### What you will do:
Which lines of the material contain the word "banane"? Show each one.

### Listed entries:

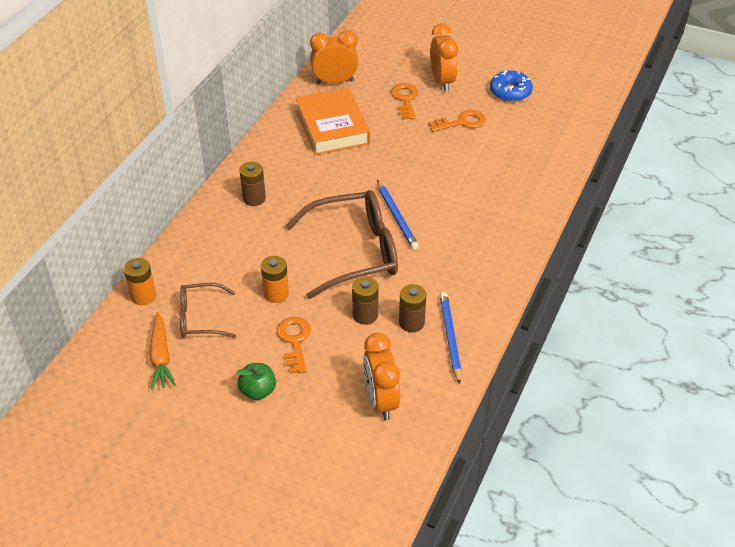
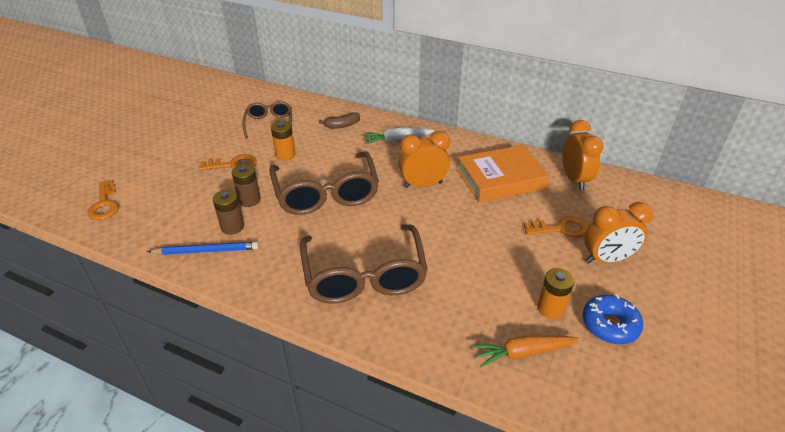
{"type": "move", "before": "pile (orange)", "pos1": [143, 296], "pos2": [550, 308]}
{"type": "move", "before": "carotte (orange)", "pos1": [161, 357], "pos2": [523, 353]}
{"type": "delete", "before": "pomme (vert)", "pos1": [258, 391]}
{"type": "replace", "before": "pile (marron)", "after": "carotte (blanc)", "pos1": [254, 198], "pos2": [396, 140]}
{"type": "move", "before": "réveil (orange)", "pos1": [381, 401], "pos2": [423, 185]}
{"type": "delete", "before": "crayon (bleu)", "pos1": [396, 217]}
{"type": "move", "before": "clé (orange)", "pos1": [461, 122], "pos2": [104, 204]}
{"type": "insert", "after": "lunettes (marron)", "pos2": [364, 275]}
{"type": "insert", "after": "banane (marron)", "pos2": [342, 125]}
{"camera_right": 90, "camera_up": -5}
...
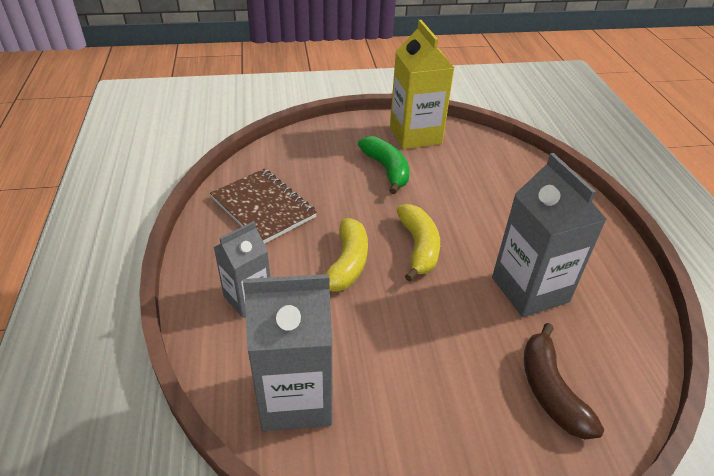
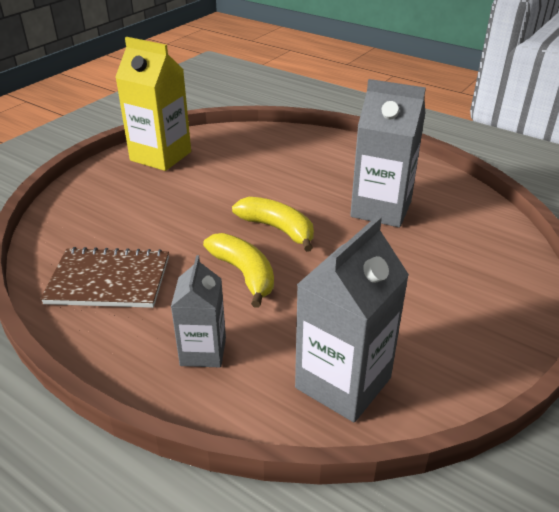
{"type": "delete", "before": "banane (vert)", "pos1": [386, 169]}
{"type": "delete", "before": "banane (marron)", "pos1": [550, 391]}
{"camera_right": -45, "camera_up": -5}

### Problem solution:
{"type": "insert", "after": "banane (marron)", "pos2": [342, 125]}
{"type": "delete", "before": "banane (vert)", "pos1": [386, 169]}
{"type": "delete", "before": "banane (marron)", "pos1": [550, 391]}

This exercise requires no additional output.